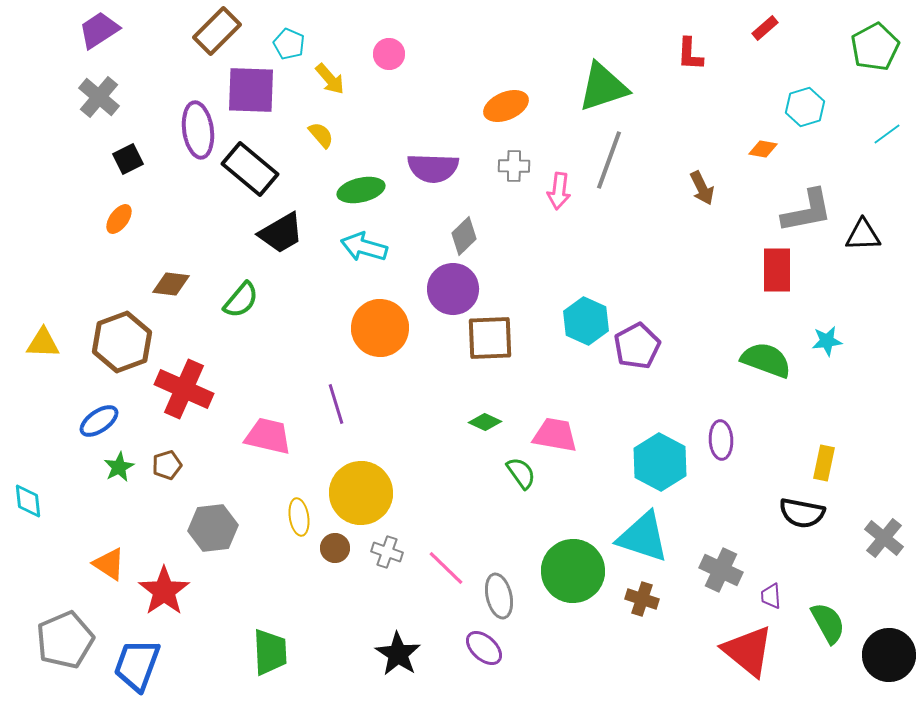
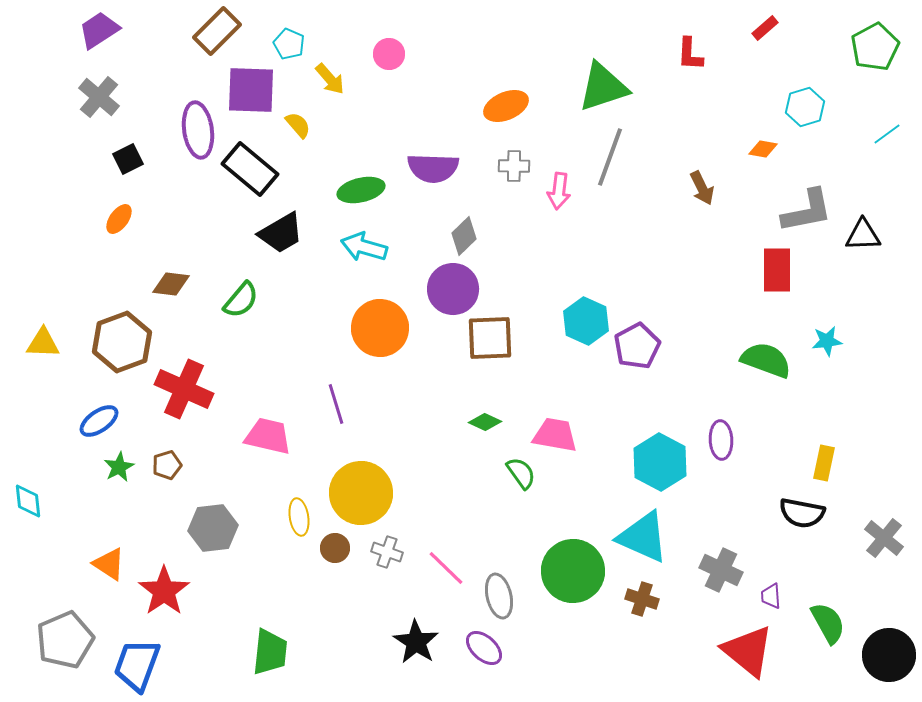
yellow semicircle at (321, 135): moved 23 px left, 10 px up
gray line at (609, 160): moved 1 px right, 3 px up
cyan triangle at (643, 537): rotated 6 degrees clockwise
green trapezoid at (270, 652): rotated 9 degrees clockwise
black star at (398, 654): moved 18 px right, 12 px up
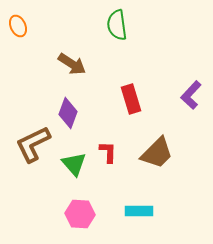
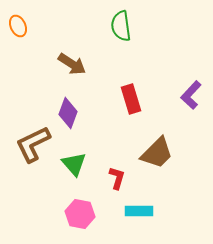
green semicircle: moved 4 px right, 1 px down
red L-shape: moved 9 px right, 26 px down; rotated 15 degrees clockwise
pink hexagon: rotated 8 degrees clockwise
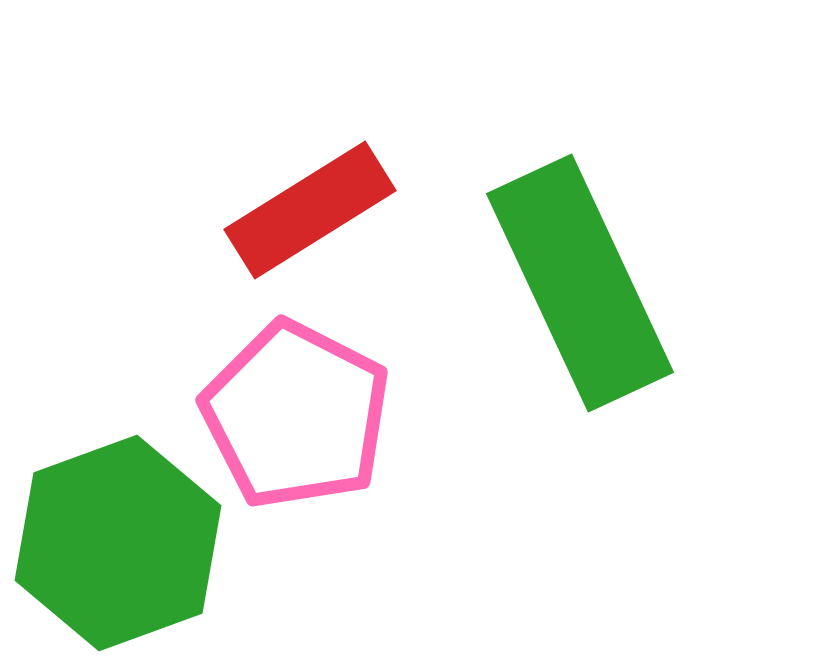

################

_Task:_ Take the line that contains "green trapezoid at" and every line after it down to the last line of the entries above, and output them exactly, with nothing else and no pictures.

_Exercise answer:_
green trapezoid at (270, 652): rotated 9 degrees clockwise
black star at (398, 654): moved 18 px right, 12 px up
green semicircle: moved 4 px right, 1 px down
red L-shape: moved 9 px right, 26 px down; rotated 15 degrees clockwise
pink hexagon: rotated 8 degrees clockwise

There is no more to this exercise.